**Assignment**
Begin at the line with "RTC pin SQW: D8 -> none" and output every line through the end of the records, exactly as given. Omit pictures.

(Itemized modification records)

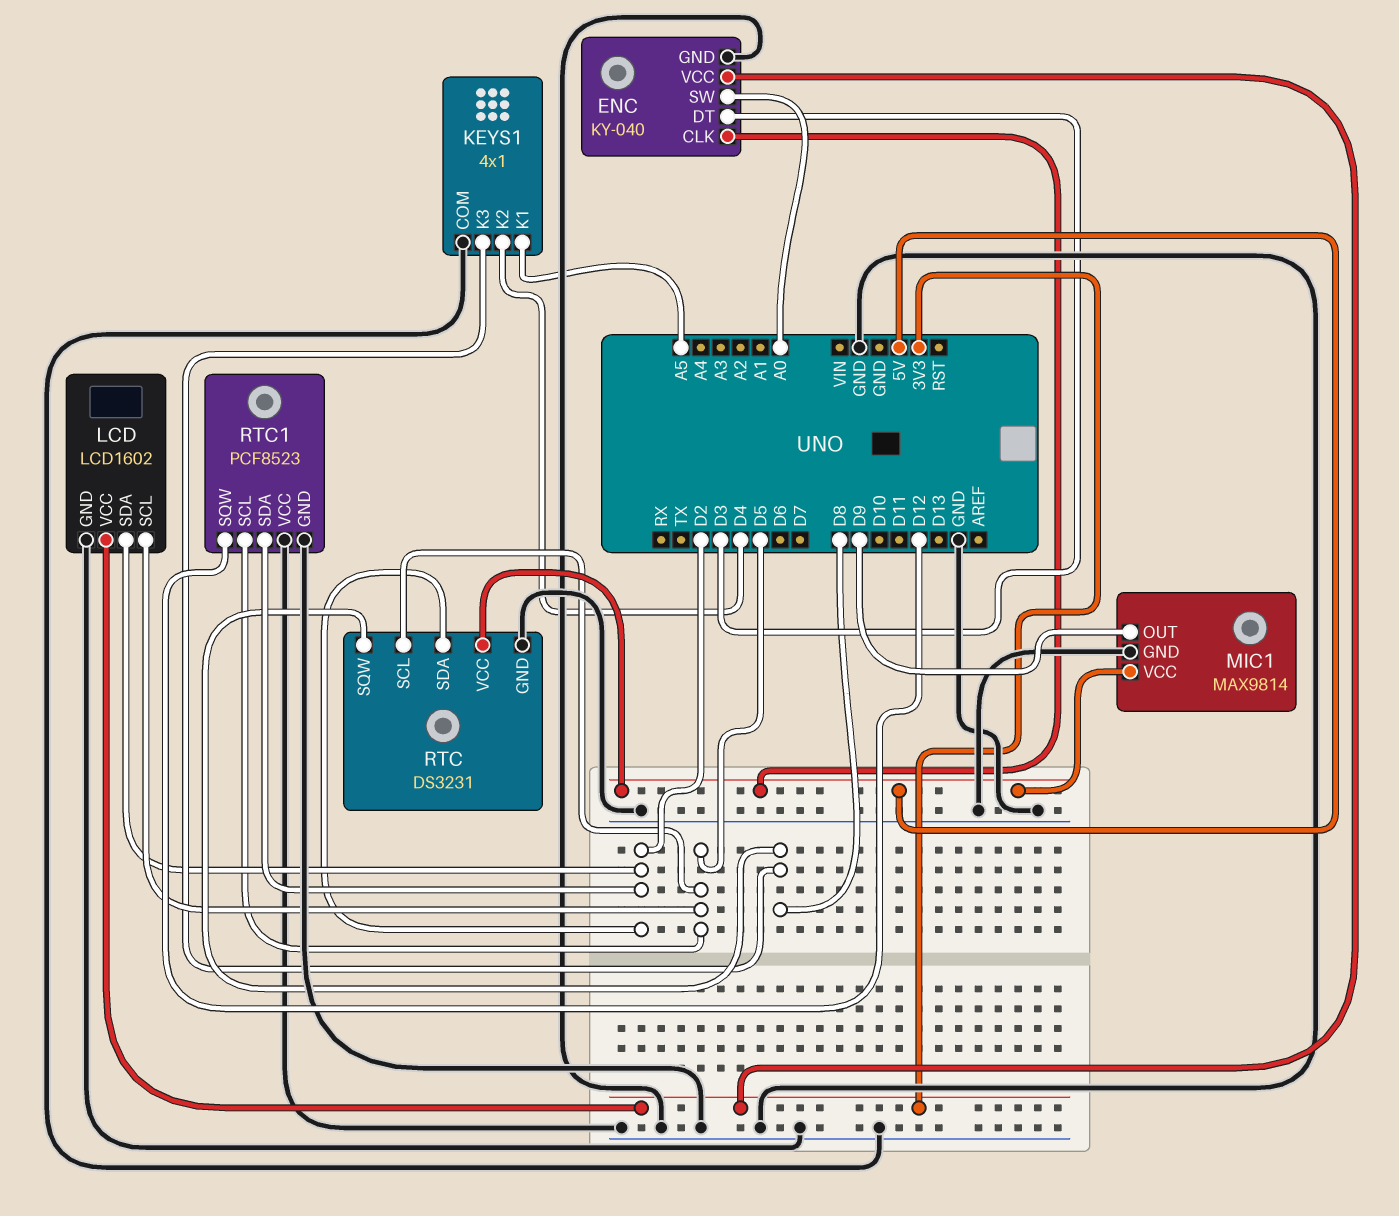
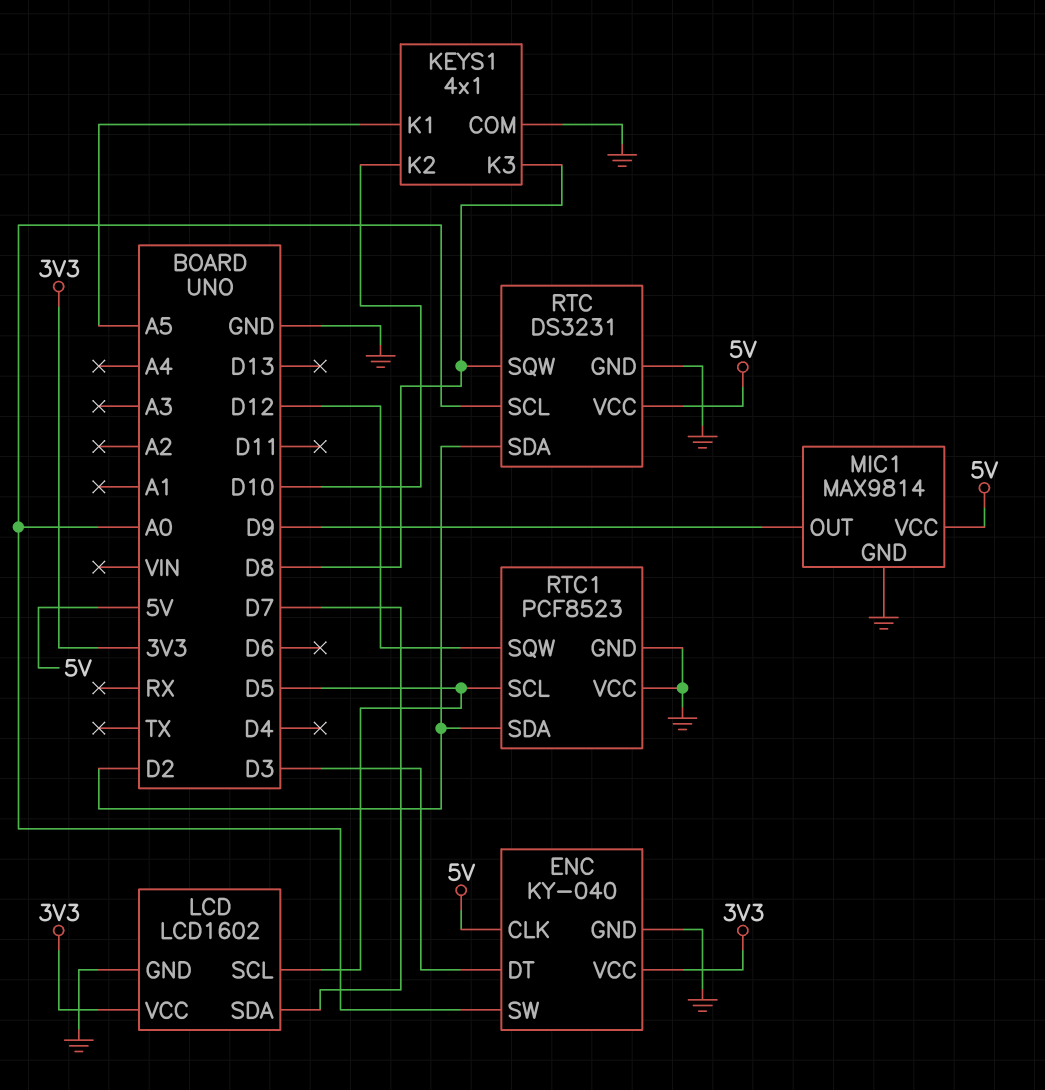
KEYS1 pin K2: D4 -> D10
LCD pin SDA: D2 -> D7
RTC pin SCL: D5 -> A0

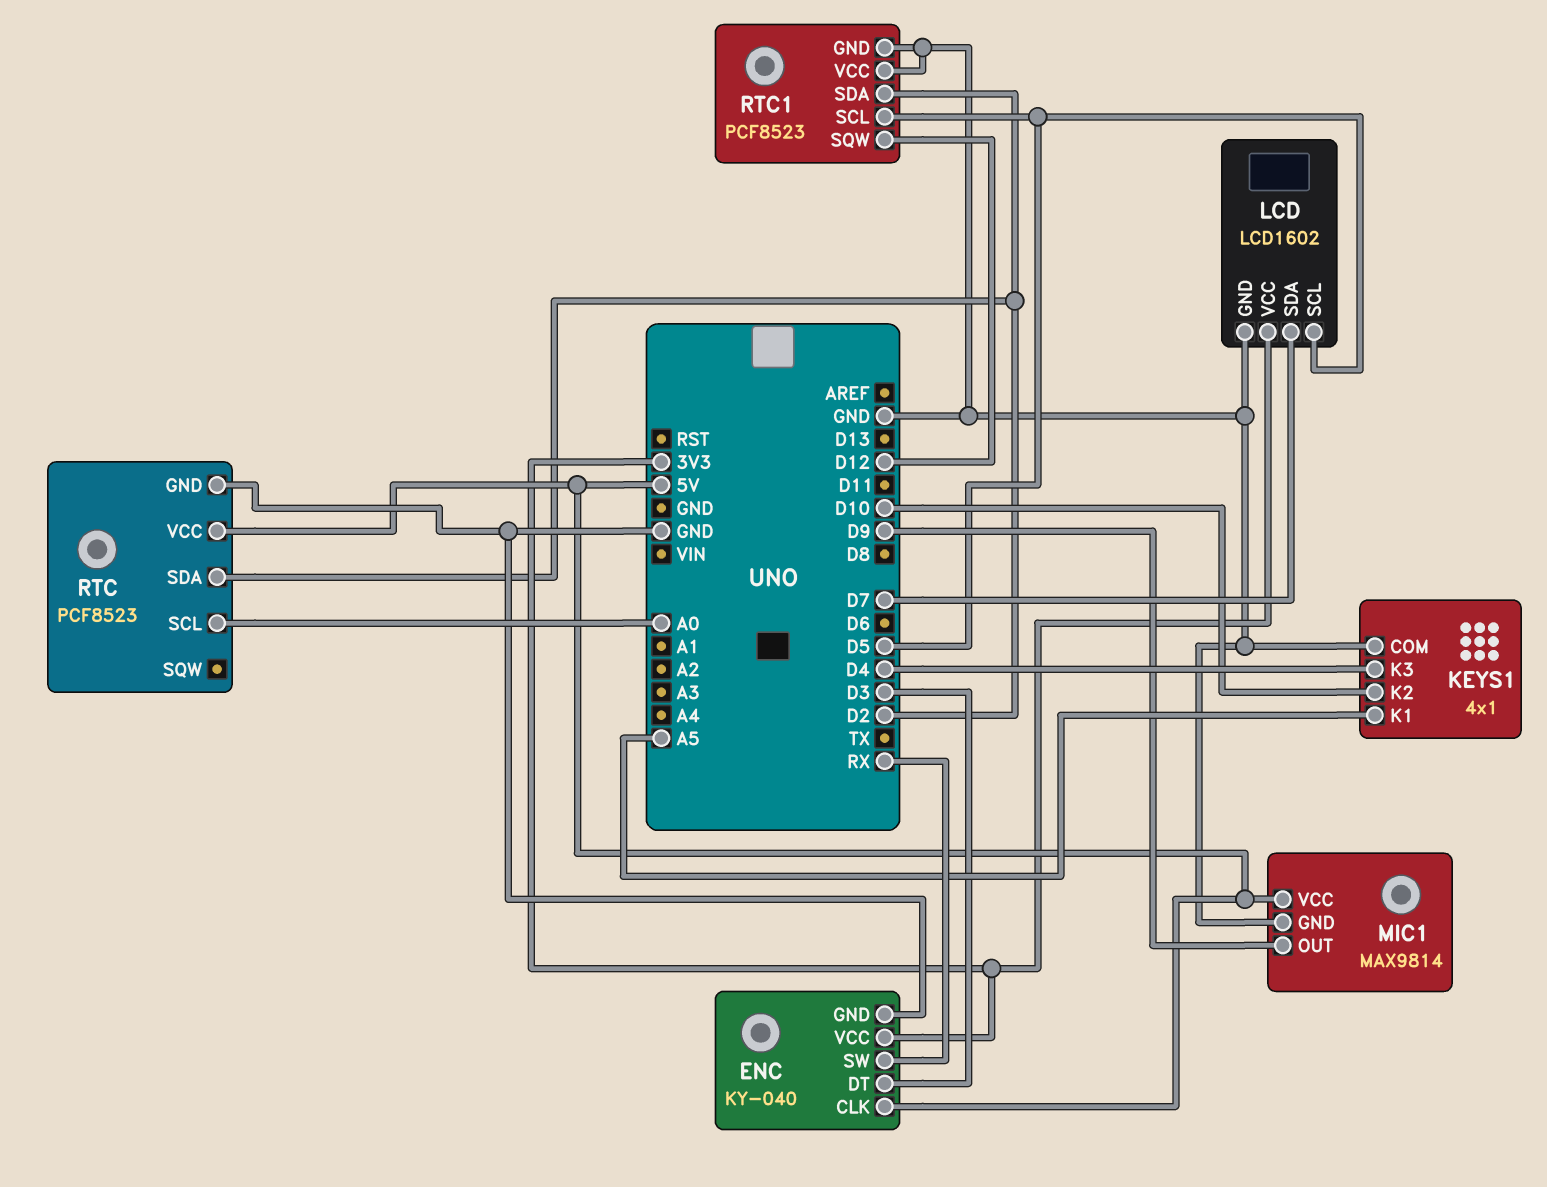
ENC pin SW: A0 -> RX
KEYS1 pin K3: D8 -> D4
RTC: DS3231 -> PCF8523
RTC pin SQW: D8 -> none

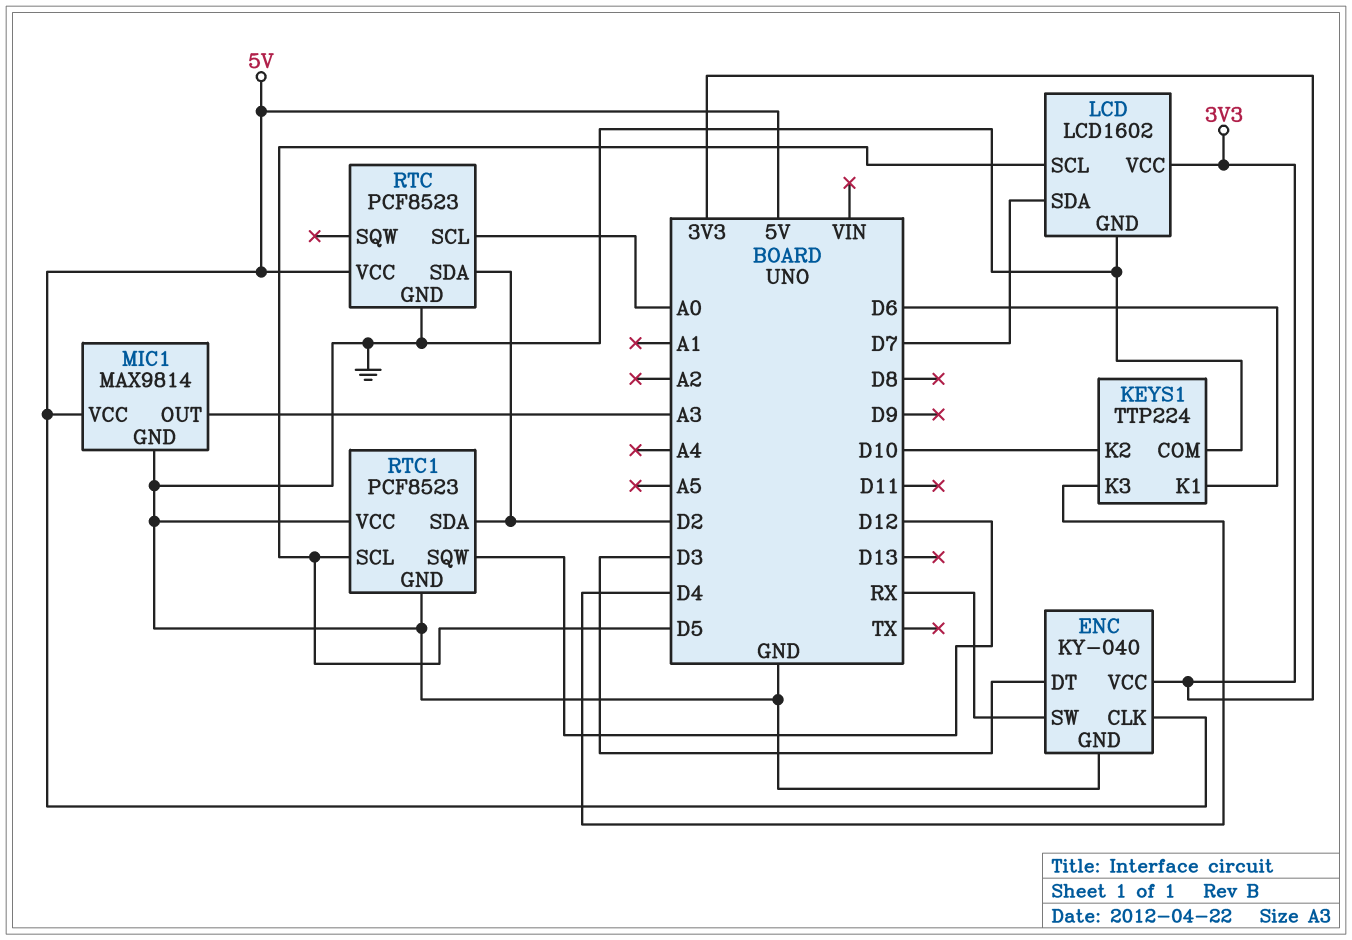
KEYS1: 4x1 -> TTP224
KEYS1 pin K1: A5 -> D6
MIC1 pin OUT: D9 -> A3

**Finished exercise**
RTC pin SQW: D8 -> none

KEYS1: 4x1 -> TTP224
KEYS1 pin K1: A5 -> D6
MIC1 pin OUT: D9 -> A3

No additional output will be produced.